Look for the string "buffer" in the listing below, then copy every line that has it.

RECORDS PROVIDED ▸
BEGIN

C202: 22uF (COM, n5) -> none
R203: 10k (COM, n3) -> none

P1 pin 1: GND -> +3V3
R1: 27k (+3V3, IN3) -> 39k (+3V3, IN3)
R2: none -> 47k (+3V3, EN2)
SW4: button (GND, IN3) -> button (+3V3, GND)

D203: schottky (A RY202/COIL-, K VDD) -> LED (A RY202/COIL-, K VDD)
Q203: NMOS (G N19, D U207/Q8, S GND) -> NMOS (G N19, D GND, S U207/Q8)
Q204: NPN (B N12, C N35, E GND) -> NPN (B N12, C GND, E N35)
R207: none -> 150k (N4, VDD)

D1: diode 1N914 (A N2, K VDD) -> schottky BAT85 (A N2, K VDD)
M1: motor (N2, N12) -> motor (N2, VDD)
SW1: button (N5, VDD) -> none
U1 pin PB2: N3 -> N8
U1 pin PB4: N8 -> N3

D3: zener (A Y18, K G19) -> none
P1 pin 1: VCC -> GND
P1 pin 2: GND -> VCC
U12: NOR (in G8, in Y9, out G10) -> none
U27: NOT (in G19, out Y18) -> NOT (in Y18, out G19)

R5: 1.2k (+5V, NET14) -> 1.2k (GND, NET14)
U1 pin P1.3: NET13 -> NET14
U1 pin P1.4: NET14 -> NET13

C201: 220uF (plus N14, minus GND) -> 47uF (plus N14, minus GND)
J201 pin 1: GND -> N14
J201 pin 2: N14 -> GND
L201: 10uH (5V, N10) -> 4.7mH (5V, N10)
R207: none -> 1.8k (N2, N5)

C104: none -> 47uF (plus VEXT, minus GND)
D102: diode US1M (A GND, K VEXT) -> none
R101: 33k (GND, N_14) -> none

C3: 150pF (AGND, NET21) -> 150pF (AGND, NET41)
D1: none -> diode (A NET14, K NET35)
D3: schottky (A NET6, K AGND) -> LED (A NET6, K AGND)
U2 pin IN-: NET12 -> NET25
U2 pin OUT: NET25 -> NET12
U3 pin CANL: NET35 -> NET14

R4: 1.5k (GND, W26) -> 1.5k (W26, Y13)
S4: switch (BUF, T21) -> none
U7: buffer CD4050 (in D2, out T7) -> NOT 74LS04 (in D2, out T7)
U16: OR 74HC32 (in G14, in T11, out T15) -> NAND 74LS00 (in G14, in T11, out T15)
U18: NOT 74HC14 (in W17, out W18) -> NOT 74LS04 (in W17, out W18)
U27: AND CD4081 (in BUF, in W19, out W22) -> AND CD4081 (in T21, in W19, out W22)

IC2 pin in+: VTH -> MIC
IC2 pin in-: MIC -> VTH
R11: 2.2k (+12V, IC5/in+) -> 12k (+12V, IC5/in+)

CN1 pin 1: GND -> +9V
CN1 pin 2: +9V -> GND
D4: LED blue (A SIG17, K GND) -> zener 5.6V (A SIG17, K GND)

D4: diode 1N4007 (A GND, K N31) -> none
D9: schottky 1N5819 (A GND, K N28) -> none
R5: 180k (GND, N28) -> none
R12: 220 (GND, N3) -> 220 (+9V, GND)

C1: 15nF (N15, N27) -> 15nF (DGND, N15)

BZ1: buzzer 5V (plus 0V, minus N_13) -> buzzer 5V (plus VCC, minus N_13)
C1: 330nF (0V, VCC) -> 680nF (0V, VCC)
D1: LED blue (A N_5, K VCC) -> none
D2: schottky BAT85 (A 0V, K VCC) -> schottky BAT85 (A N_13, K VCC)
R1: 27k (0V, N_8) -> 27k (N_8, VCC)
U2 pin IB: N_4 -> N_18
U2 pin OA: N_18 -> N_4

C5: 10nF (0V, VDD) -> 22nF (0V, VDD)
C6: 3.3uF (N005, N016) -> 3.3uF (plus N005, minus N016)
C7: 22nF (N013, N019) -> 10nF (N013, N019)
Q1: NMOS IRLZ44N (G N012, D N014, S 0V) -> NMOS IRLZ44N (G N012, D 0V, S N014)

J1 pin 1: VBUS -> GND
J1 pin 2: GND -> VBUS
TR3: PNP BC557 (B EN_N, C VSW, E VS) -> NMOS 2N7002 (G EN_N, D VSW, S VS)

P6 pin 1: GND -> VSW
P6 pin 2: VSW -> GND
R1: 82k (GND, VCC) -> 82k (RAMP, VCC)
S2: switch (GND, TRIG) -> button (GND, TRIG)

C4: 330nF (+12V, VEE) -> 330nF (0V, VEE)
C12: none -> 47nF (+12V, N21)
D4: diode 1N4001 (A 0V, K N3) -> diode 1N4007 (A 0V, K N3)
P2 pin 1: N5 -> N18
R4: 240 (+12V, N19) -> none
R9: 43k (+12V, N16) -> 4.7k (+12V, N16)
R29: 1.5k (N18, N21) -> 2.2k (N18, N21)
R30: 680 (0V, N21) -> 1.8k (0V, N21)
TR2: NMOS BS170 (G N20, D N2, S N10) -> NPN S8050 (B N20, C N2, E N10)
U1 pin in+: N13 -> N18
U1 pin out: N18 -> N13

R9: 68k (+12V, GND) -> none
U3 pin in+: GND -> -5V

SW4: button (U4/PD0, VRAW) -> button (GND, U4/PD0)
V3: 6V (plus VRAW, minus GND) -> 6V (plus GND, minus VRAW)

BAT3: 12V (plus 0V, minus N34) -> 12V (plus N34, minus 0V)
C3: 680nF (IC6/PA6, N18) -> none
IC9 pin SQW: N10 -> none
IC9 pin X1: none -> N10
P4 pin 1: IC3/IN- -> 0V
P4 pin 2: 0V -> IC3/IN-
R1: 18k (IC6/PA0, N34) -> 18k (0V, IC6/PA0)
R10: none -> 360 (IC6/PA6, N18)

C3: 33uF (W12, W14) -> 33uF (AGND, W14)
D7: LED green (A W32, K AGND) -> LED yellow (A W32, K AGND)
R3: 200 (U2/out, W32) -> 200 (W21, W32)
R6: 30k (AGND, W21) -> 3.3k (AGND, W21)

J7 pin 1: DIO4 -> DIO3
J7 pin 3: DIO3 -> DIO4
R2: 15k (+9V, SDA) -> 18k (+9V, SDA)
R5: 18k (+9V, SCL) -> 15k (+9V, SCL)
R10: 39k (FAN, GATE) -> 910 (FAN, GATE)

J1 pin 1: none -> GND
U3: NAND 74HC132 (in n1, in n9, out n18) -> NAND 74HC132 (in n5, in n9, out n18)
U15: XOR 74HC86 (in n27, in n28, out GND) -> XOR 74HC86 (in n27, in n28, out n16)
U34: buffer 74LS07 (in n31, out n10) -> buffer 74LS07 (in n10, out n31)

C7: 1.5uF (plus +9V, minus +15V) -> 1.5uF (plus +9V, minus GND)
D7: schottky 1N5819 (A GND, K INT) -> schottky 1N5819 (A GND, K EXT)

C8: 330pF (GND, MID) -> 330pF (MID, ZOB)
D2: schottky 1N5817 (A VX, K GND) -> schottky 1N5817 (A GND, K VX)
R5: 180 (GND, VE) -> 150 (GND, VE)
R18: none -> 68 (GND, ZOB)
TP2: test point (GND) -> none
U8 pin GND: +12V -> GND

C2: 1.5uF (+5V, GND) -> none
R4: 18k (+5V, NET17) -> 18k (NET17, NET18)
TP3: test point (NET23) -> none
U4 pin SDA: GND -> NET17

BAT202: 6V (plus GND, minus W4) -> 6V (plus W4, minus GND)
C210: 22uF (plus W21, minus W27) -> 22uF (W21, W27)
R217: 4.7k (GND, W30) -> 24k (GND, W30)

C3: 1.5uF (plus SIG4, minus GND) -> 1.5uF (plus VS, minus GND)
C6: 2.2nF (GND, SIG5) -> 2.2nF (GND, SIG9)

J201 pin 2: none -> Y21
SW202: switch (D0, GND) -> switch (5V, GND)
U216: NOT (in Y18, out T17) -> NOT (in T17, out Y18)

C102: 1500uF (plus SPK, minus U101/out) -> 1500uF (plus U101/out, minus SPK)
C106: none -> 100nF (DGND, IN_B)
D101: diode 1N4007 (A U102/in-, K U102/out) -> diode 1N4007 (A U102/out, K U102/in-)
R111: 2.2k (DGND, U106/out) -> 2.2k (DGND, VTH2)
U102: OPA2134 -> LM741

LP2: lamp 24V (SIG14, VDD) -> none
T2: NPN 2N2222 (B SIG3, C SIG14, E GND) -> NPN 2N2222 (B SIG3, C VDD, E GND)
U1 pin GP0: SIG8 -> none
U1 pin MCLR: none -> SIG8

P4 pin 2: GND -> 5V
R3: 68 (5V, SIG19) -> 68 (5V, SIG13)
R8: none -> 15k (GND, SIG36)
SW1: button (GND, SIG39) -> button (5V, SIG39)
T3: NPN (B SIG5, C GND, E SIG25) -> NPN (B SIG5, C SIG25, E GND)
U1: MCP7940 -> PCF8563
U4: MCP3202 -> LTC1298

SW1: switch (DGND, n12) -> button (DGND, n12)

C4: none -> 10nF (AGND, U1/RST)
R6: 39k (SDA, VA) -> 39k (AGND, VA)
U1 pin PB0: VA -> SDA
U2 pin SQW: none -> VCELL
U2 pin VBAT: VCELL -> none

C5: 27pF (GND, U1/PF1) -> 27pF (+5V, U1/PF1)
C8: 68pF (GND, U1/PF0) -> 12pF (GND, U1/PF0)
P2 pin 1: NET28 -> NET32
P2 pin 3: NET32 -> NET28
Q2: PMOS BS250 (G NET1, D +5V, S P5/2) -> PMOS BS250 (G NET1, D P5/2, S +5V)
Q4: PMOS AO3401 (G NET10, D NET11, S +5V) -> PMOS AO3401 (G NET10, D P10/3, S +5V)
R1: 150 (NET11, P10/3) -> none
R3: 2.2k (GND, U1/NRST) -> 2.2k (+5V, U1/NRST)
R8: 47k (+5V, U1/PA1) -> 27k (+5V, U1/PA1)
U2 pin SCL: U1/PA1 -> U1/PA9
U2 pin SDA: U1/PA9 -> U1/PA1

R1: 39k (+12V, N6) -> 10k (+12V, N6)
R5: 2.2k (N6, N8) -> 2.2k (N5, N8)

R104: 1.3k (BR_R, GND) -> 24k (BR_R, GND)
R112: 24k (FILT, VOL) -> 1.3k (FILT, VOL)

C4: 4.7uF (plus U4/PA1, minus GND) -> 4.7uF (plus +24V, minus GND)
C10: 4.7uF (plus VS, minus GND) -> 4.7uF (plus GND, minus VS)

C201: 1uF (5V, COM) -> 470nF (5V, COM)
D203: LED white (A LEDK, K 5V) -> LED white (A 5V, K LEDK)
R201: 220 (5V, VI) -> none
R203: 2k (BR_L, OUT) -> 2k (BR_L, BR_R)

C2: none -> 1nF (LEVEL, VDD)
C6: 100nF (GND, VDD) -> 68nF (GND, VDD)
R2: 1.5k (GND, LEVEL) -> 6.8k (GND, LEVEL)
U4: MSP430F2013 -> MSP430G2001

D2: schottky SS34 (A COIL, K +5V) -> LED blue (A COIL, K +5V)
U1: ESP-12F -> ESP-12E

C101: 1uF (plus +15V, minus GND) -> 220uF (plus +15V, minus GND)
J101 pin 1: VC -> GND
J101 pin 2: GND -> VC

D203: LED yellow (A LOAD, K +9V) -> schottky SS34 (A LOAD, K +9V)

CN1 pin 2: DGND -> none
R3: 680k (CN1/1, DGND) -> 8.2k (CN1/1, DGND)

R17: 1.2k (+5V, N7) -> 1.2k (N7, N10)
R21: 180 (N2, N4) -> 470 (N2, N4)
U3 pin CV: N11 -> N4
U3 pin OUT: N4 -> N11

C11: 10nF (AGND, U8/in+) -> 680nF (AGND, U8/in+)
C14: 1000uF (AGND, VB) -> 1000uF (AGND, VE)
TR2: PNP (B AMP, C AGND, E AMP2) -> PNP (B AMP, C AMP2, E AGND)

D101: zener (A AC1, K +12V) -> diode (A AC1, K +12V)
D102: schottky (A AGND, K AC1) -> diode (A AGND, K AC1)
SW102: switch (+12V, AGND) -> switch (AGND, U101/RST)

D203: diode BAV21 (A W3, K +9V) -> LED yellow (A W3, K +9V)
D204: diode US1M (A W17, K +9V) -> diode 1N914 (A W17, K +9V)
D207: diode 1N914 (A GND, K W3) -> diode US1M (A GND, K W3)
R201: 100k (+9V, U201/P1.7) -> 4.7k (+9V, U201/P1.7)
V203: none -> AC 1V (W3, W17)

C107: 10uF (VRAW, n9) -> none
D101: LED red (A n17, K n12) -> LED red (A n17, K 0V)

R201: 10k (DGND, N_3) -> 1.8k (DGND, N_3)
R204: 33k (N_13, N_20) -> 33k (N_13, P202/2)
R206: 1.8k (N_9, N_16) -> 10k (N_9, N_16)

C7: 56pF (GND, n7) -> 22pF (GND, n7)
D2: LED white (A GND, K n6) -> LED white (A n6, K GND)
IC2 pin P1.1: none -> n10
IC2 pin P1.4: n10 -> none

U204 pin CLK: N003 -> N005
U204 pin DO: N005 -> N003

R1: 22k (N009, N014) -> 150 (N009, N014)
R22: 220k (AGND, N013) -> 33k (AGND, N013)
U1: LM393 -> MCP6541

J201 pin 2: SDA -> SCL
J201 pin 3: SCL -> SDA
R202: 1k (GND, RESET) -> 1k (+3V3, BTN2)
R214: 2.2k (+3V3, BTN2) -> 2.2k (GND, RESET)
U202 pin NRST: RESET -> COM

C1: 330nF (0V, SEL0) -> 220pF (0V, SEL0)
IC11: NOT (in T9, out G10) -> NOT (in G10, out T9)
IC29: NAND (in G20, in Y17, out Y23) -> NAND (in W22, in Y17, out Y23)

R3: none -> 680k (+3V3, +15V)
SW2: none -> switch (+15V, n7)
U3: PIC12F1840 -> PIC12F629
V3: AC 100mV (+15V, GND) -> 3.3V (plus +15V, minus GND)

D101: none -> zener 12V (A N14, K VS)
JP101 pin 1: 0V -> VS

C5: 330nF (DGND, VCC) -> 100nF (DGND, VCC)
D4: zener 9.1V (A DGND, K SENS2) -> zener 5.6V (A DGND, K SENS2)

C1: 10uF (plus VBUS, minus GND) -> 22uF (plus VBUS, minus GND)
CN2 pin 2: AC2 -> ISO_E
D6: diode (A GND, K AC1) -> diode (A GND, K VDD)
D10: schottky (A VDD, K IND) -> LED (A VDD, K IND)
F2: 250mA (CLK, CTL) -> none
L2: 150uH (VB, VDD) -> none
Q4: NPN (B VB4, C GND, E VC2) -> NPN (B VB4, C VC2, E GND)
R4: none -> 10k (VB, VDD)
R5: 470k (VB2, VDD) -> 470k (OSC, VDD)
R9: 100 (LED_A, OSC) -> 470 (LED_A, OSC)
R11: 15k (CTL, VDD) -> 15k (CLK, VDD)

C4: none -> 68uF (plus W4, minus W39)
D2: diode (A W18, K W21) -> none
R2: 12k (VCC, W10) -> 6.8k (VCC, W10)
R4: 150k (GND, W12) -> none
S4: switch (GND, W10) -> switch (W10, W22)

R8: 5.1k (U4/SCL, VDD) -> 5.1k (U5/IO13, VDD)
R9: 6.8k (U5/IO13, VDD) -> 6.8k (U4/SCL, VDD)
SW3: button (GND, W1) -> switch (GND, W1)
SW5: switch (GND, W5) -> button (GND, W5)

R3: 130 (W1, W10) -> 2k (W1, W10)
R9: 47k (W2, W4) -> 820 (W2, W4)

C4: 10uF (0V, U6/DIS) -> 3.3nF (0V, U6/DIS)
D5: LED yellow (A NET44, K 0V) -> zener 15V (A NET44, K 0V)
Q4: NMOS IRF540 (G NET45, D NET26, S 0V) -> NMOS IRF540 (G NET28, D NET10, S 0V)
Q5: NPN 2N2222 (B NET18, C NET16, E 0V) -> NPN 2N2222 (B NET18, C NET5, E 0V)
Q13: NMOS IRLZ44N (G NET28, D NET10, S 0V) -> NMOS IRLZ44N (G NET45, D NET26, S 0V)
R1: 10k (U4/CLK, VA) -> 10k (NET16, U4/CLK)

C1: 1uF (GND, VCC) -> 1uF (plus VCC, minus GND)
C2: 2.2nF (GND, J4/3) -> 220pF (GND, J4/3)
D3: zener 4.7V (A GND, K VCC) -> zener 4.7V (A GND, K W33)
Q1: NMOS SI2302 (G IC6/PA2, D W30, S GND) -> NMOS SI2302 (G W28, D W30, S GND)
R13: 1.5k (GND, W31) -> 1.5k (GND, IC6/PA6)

END

RESPONSE AREA ▸
U7: buffer CD4050 (in D2, out T7) -> NOT 74LS04 (in D2, out T7)
U34: buffer 74LS07 (in n31, out n10) -> buffer 74LS07 (in n10, out n31)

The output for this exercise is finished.